▸ **Exercise**: Only the lines from the line with "green arrow: (311, 554) -> (287, 285), moved" through the end of the records belong in your reply, copied exactly, with every picture left out.

[Opening Data provided section]

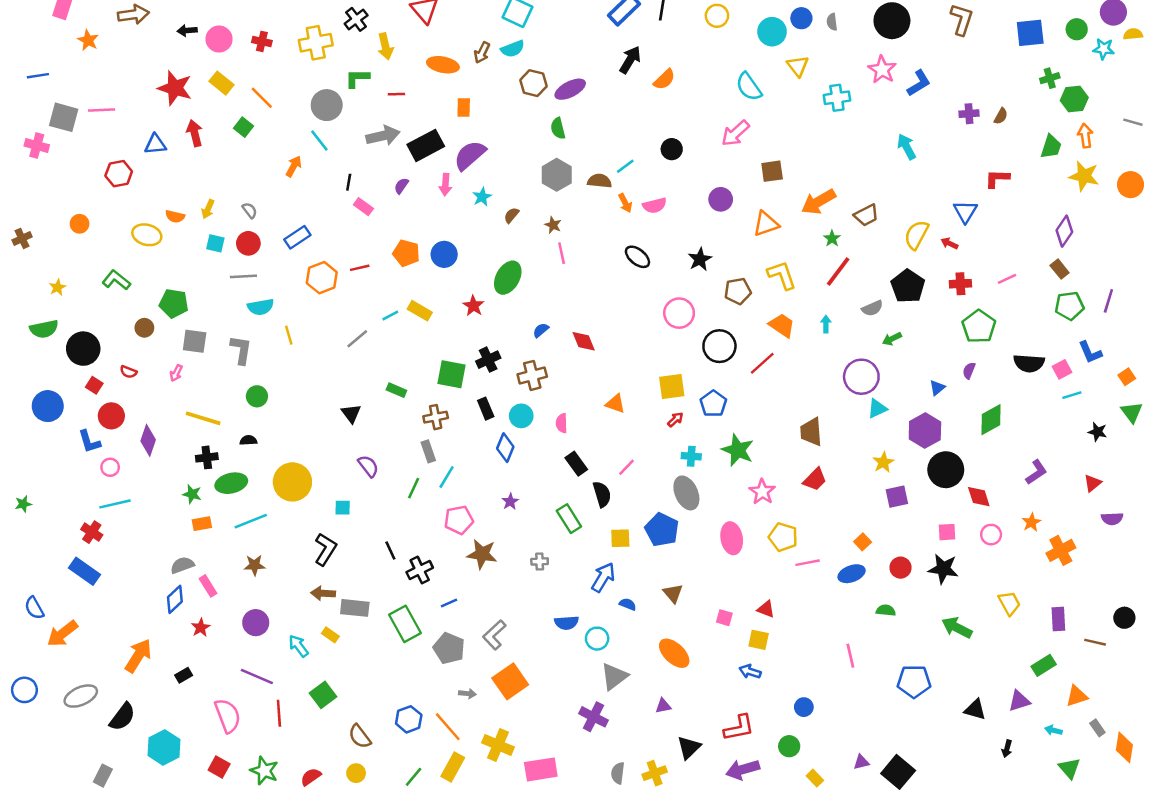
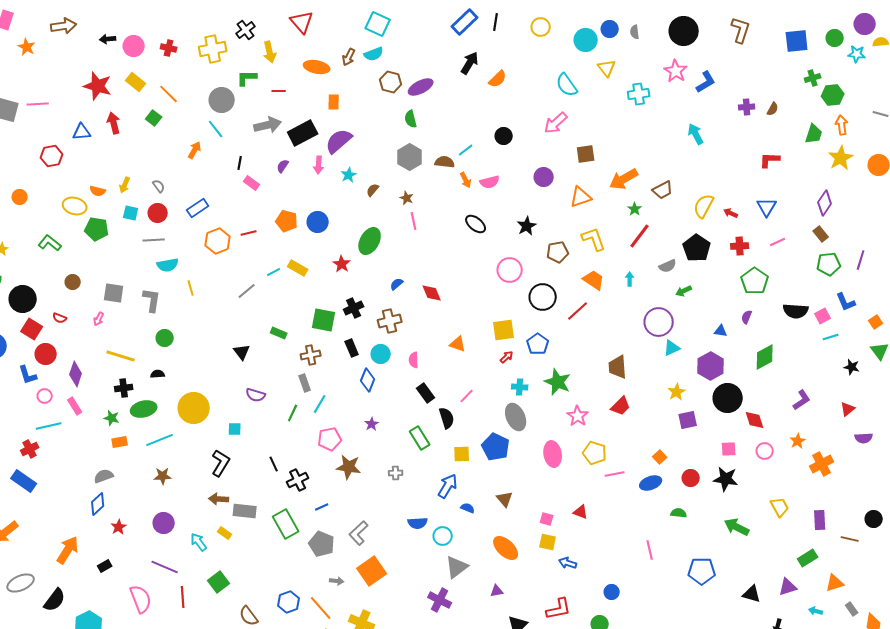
yellow star: (1084, 176) -> (841, 158), turned 30
blue triangle: (965, 212) -> (767, 207), moved
green pentagon: (174, 303) -> (97, 229), moved
red square: (94, 385) -> (32, 329), size x1.5
blue triangle: (937, 388) -> (721, 331), turned 48
purple semicircle: (368, 466) -> (256, 395), turned 144
red cross: (92, 532) -> (30, 449), turned 30
pink rectangle: (208, 586) -> (75, 406), moved
yellow square: (759, 640) -> (548, 542), moved

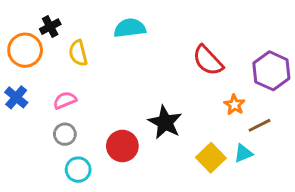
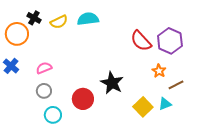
black cross: (50, 27) -> (34, 18), turned -32
yellow semicircle: (78, 53) -> (59, 22), moved, turned -102
purple hexagon: (271, 71) -> (170, 41), moved

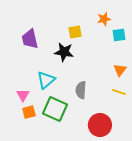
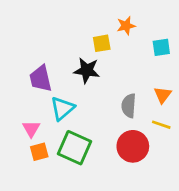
orange star: (104, 19) -> (126, 26), moved
purple trapezoid: (30, 39) -> (41, 79), moved
gray semicircle: (81, 90) -> (129, 106), moved
red circle: (100, 125) -> (133, 146), moved

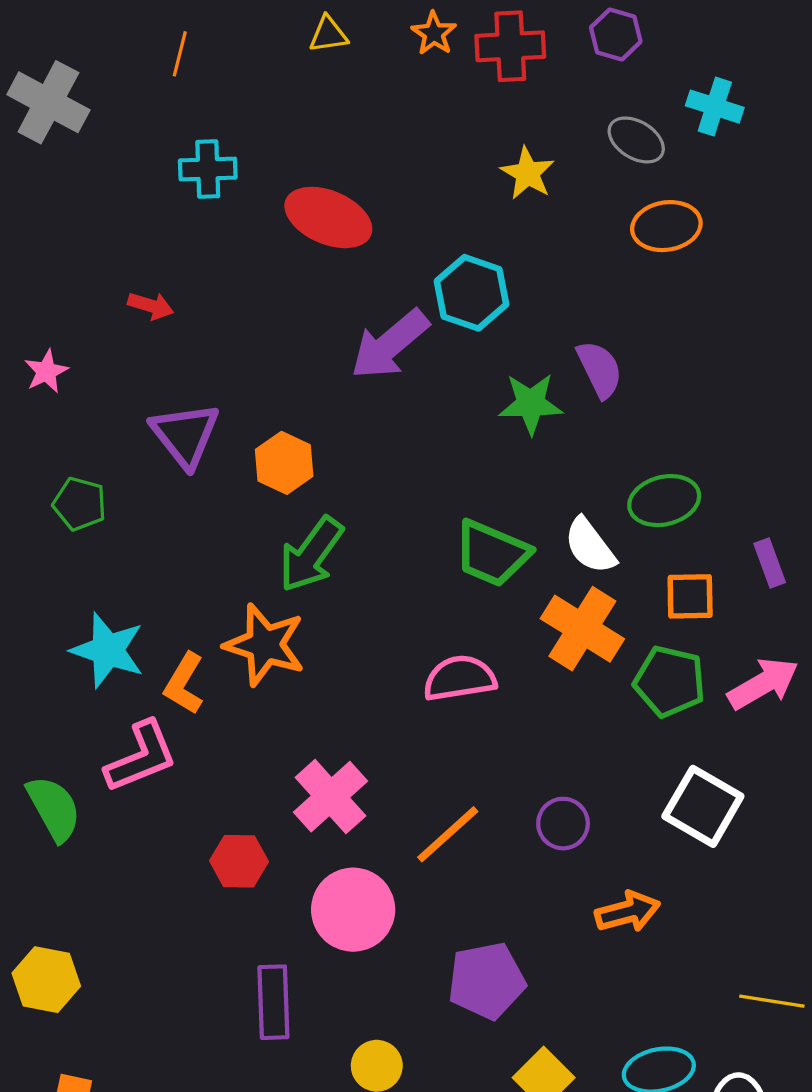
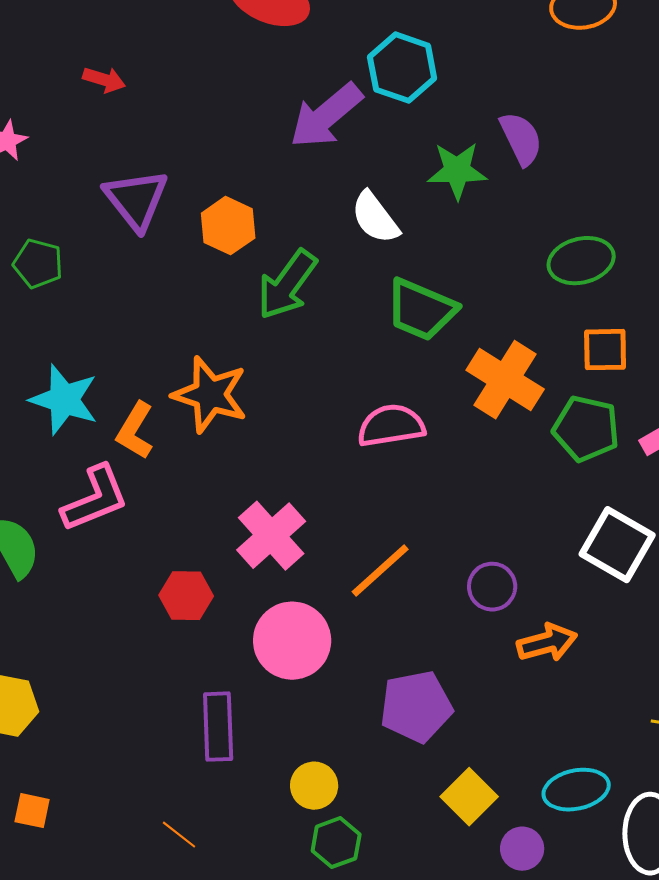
white semicircle: (590, 546) -> (375, 218), moved
green arrow: (311, 554) -> (287, 285), moved
purple circle: (563, 824) -> (492, 587), moved

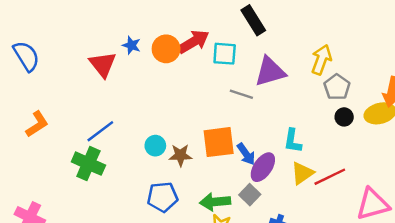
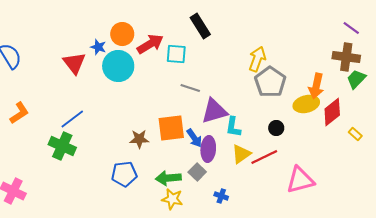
orange circle: (166, 49) -> (122, 34), moved
purple triangle: (270, 72) -> (214, 111), moved
gray pentagon: (337, 87) -> (270, 82), size x1.4
black circle: (344, 117) -> (276, 128), moved
cyan circle: (155, 146) -> (118, 66), moved, size x1.8
purple ellipse: (263, 167) -> (208, 149), turned -30

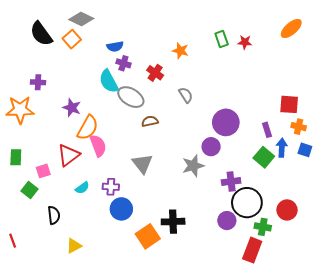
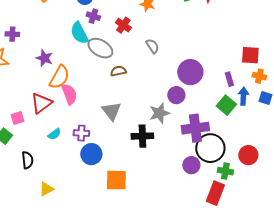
purple cross: (231, 181) -> (195, 128), size x1.5
black cross: (173, 222) -> (142, 136), moved
orange square: (148, 236) -> (116, 180), turned 35

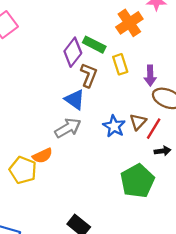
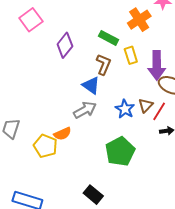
purple diamond: (73, 52) -> (65, 45), moved
purple arrow: (150, 76) -> (157, 65), size x1.6
green pentagon: (137, 181) -> (120, 151), moved

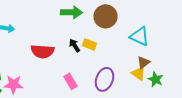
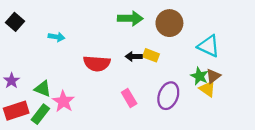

[Closing Data provided section]

▸ **Result**:
green arrow: (311, 554) -> (287, 285), moved
purple circle: (563, 824) -> (492, 587), moved

orange circle: (166, 49) -> (122, 34), moved
purple triangle: (270, 72) -> (214, 111), moved
gray pentagon: (337, 87) -> (270, 82), size x1.4
black circle: (344, 117) -> (276, 128), moved
cyan circle: (155, 146) -> (118, 66), moved, size x1.8
purple ellipse: (263, 167) -> (208, 149), turned -30

purple cross: (231, 181) -> (195, 128), size x1.5
black cross: (173, 222) -> (142, 136), moved
orange square: (148, 236) -> (116, 180), turned 35

purple diamond: (73, 52) -> (65, 45), moved
purple arrow: (150, 76) -> (157, 65), size x1.6
green pentagon: (137, 181) -> (120, 151), moved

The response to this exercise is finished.